Exercise goal:
When you reproduce the listing below, keep every entry exactly as written.

** Opening Input for this task block **

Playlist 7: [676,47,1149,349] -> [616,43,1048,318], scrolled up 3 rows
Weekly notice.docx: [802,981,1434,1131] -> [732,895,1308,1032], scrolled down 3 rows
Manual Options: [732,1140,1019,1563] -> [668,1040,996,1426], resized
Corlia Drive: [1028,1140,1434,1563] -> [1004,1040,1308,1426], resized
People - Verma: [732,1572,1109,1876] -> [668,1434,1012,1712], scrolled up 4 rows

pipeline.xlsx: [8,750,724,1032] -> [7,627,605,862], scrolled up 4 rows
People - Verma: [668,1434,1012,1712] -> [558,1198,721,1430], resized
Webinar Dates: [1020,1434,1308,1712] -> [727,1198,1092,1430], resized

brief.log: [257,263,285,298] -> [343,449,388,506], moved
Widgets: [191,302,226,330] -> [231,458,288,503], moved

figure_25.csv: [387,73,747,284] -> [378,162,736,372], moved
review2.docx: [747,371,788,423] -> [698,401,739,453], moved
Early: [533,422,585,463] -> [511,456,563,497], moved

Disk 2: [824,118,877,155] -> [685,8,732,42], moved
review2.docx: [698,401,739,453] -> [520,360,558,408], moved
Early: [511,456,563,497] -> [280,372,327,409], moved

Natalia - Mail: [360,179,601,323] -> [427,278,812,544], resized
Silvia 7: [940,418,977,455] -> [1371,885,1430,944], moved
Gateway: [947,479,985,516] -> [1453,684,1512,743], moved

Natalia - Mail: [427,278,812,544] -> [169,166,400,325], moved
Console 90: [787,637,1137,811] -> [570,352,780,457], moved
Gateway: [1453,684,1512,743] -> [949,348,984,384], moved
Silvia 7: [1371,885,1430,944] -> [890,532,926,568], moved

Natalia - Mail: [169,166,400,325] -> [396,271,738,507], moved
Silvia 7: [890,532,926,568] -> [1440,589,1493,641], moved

** Closing Input for this task block **

Task result:
Playlist 7: [676,47,1149,349] -> [616,43,1048,318], scrolled up 3 rows
Weekly notice.docx: [802,981,1434,1131] -> [732,895,1308,1032], scrolled down 3 rows
Manual Options: [732,1140,1019,1563] -> [668,1040,996,1426], resized
Corlia Drive: [1028,1140,1434,1563] -> [1004,1040,1308,1426], resized
People - Verma: [732,1572,1109,1876] -> [668,1434,1012,1712], scrolled up 4 rows

pipeline.xlsx: [8,750,724,1032] -> [7,627,605,862], scrolled up 4 rows
People - Verma: [668,1434,1012,1712] -> [558,1198,721,1430], resized
Webinar Dates: [1020,1434,1308,1712] -> [727,1198,1092,1430], resized

brief.log: [257,263,285,298] -> [343,449,388,506], moved
Widgets: [191,302,226,330] -> [231,458,288,503], moved

figure_25.csv: [387,73,747,284] -> [378,162,736,372], moved
review2.docx: [747,371,788,423] -> [698,401,739,453], moved
Early: [533,422,585,463] -> [511,456,563,497], moved

Disk 2: [824,118,877,155] -> [685,8,732,42], moved
review2.docx: [698,401,739,453] -> [520,360,558,408], moved
Early: [511,456,563,497] -> [280,372,327,409], moved

Natalia - Mail: [360,179,601,323] -> [427,278,812,544], resized
Silvia 7: [940,418,977,455] -> [1371,885,1430,944], moved
Gateway: [947,479,985,516] -> [1453,684,1512,743], moved

Natalia - Mail: [427,278,812,544] -> [169,166,400,325], moved
Console 90: [787,637,1137,811] -> [570,352,780,457], moved
Gateway: [1453,684,1512,743] -> [949,348,984,384], moved
Silvia 7: [1371,885,1430,944] -> [890,532,926,568], moved

Natalia - Mail: [169,166,400,325] -> [396,271,738,507], moved
Silvia 7: [890,532,926,568] -> [1440,589,1493,641], moved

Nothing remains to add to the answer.